[[ Entries provided open ]]

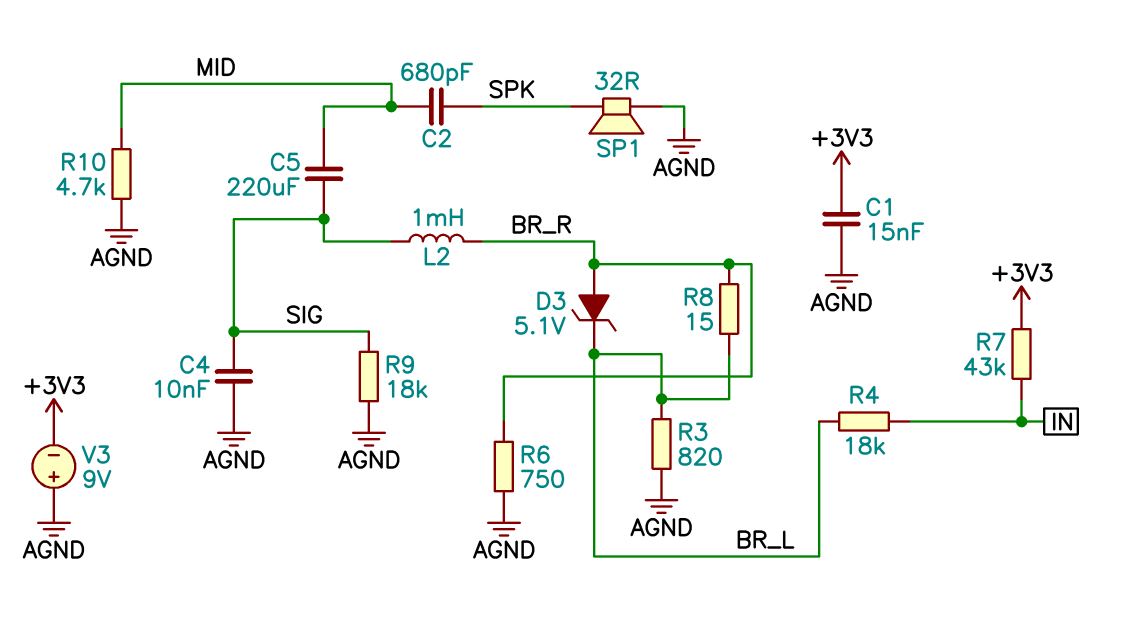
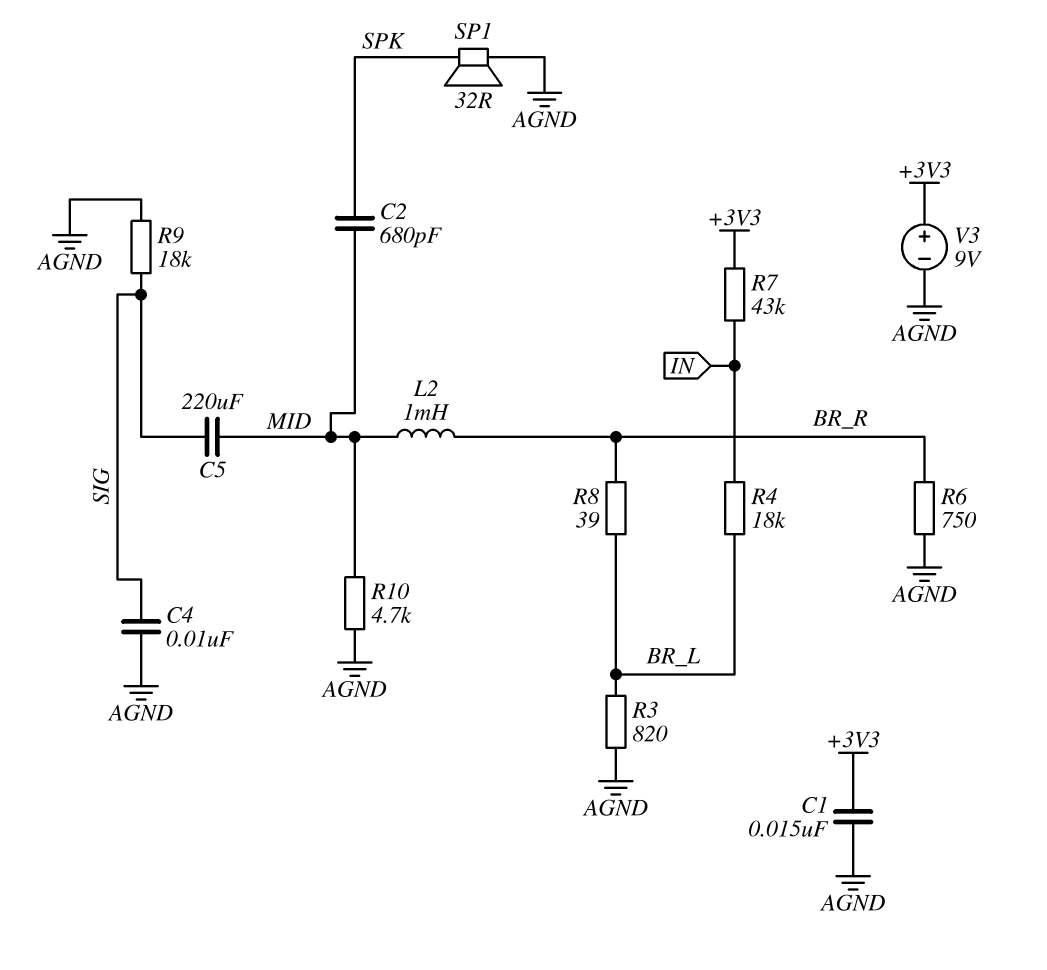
D3: zener 5.1V (A BR_R, K BR_L) -> none
L2: 1mH (BR_R, SIG) -> 1mH (BR_R, MID)
R8: 15 (BR_L, BR_R) -> 39 (BR_L, BR_R)
V3: 9V (plus AGND, minus +3V3) -> 9V (plus +3V3, minus AGND)

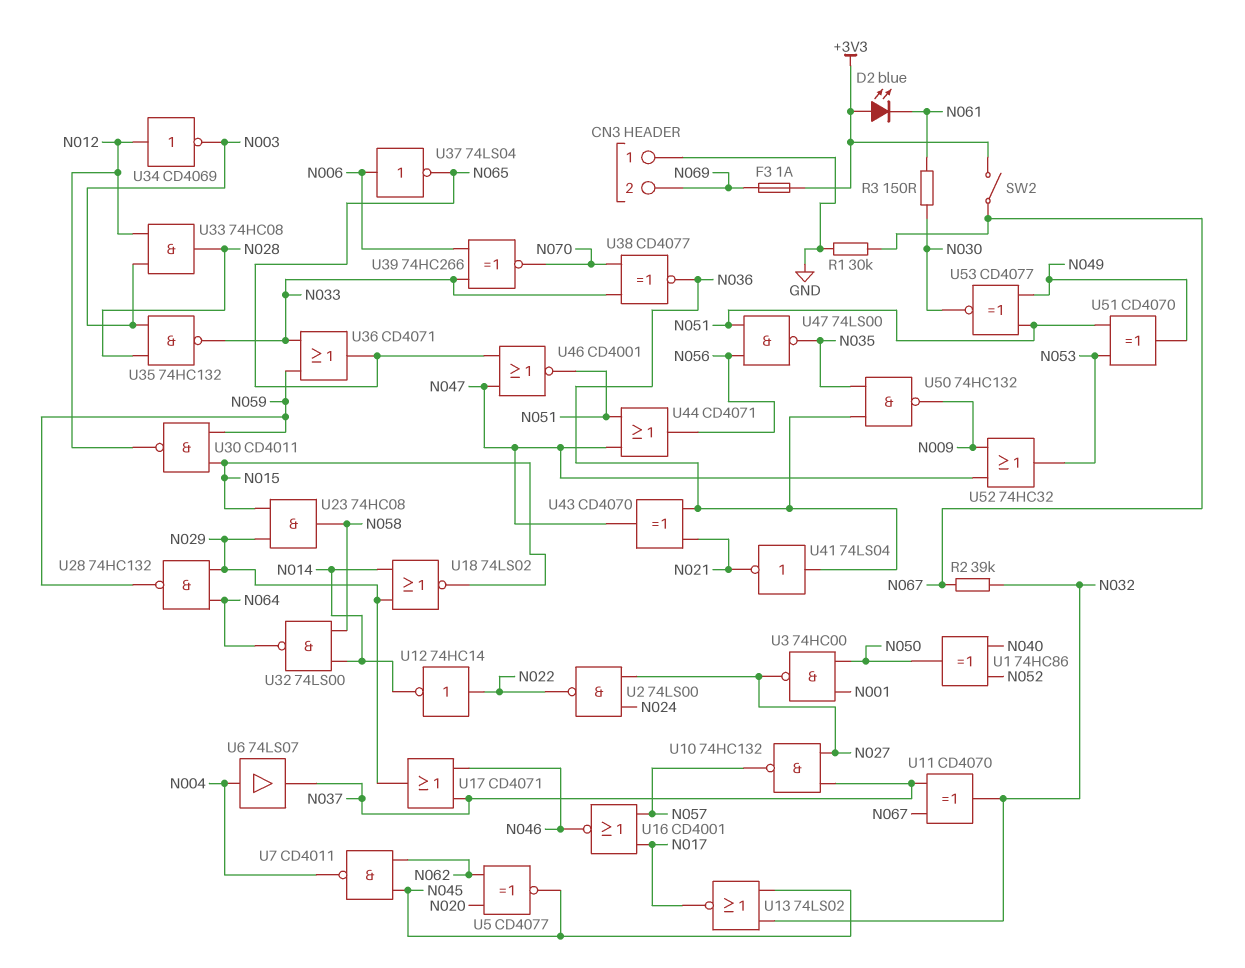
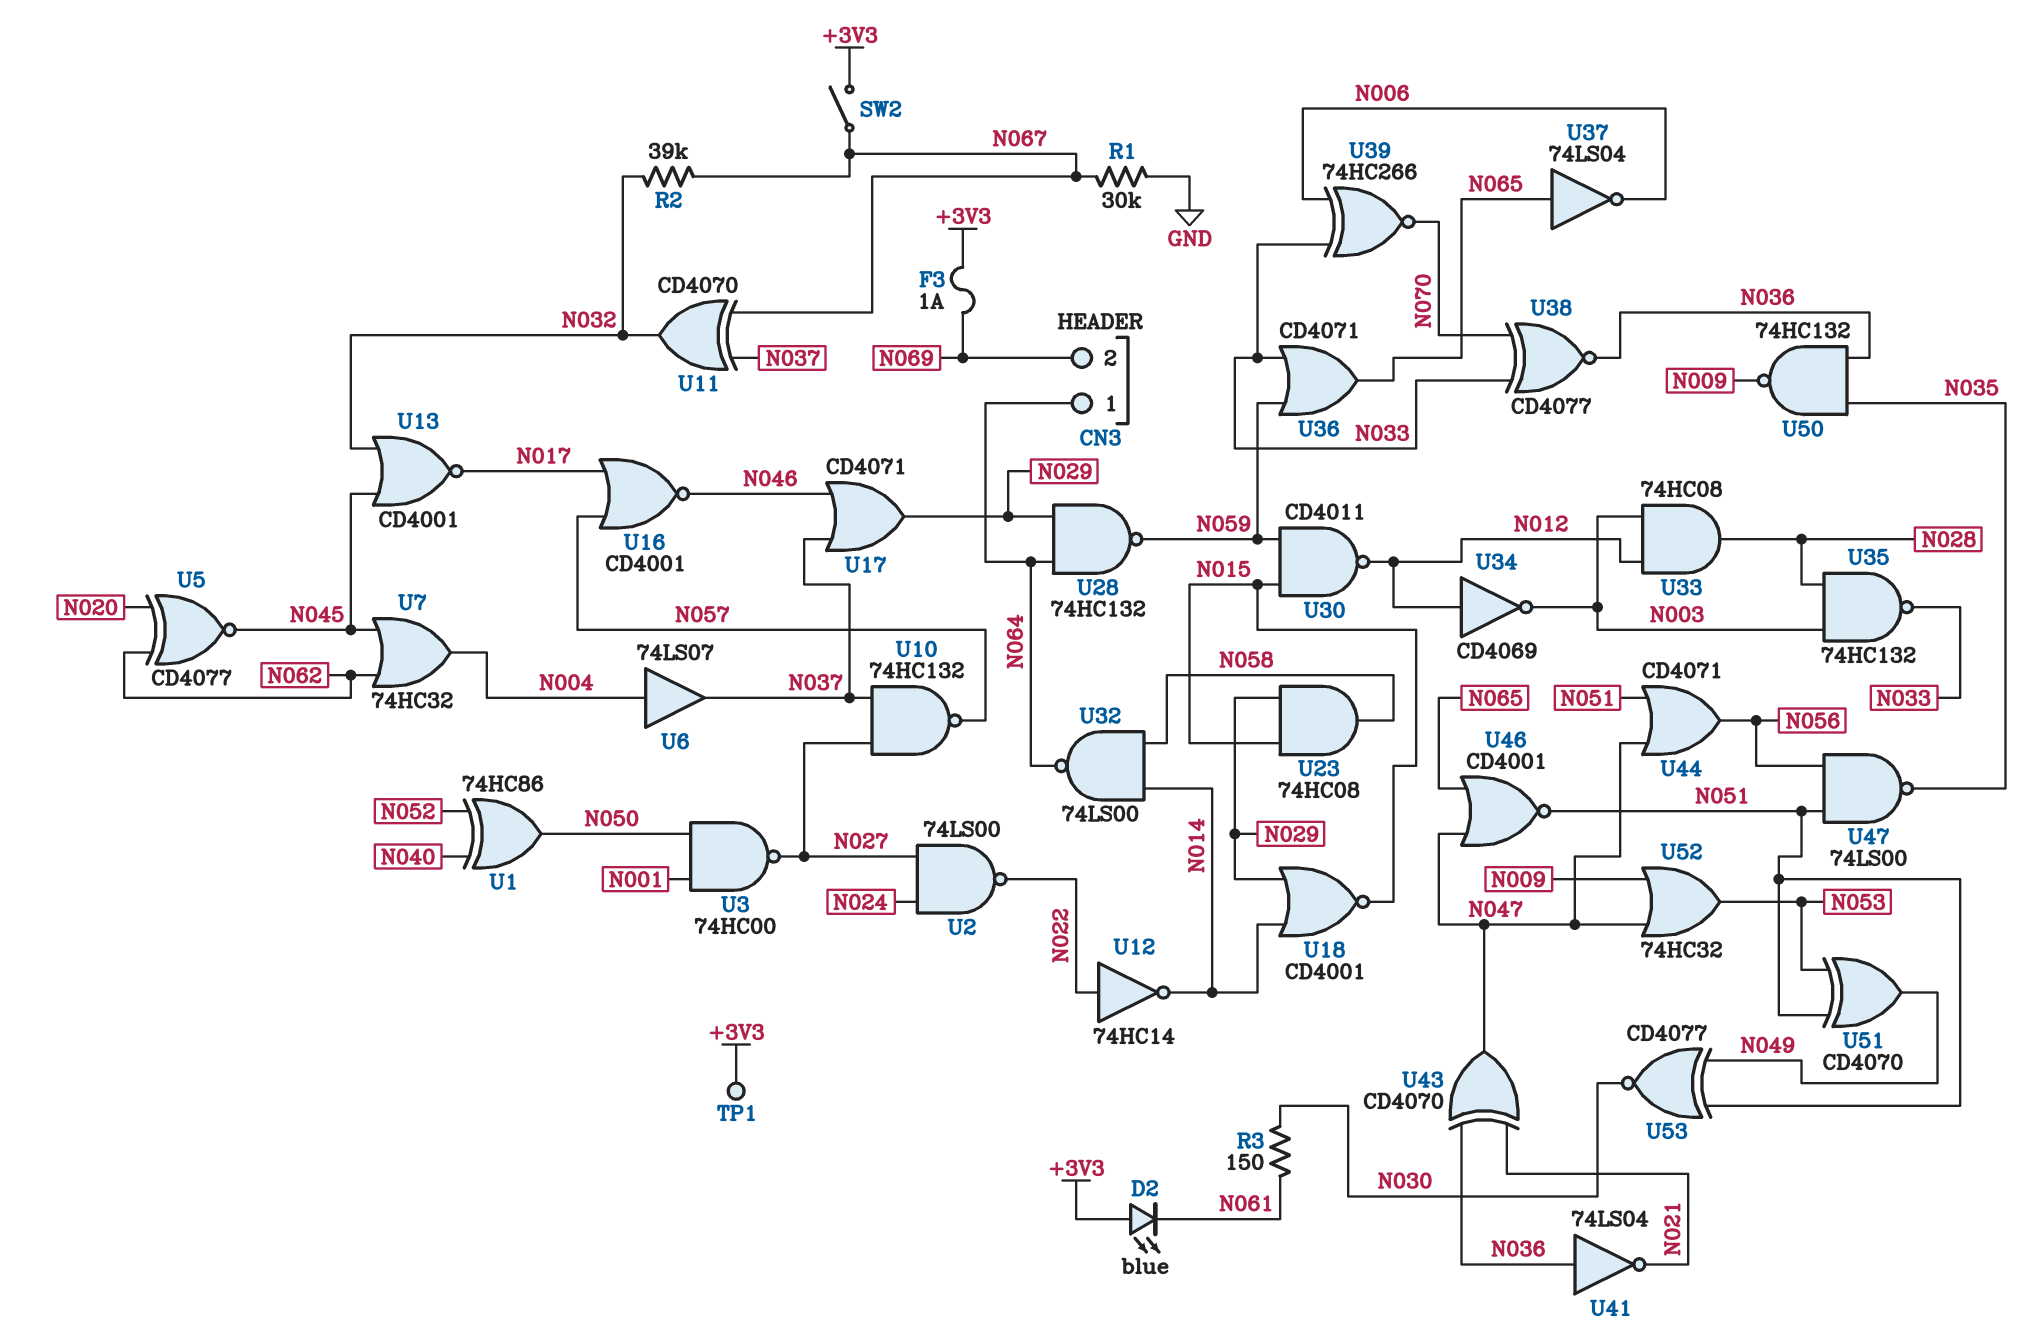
CN3 pin 1: GND -> N064
TP1: none -> test point (+3V3)
U7: NAND CD4011 (in N045, in N062, out N004) -> OR 74HC32 (in N045, in N062, out N004)
U13: NOR 74LS02 (in N032, in N045, out N017) -> NOR CD4001 (in N032, in N045, out N017)
U18: NOR 74LS02 (in N014, in N029, out N015) -> NOR CD4001 (in N014, in N029, out N015)
U37: NOT 74LS04 (in N006, out N065) -> NOT 74LS04 (in N065, out N006)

[[ Entries provided closed ]]

◆ The task: Your task is to retype all the entries exactly and leave out any pictures.

◆ Exercise solution:
D3: zener 5.1V (A BR_R, K BR_L) -> none
L2: 1mH (BR_R, SIG) -> 1mH (BR_R, MID)
R8: 15 (BR_L, BR_R) -> 39 (BR_L, BR_R)
V3: 9V (plus AGND, minus +3V3) -> 9V (plus +3V3, minus AGND)

CN3 pin 1: GND -> N064
TP1: none -> test point (+3V3)
U7: NAND CD4011 (in N045, in N062, out N004) -> OR 74HC32 (in N045, in N062, out N004)
U13: NOR 74LS02 (in N032, in N045, out N017) -> NOR CD4001 (in N032, in N045, out N017)
U18: NOR 74LS02 (in N014, in N029, out N015) -> NOR CD4001 (in N014, in N029, out N015)
U37: NOT 74LS04 (in N006, out N065) -> NOT 74LS04 (in N065, out N006)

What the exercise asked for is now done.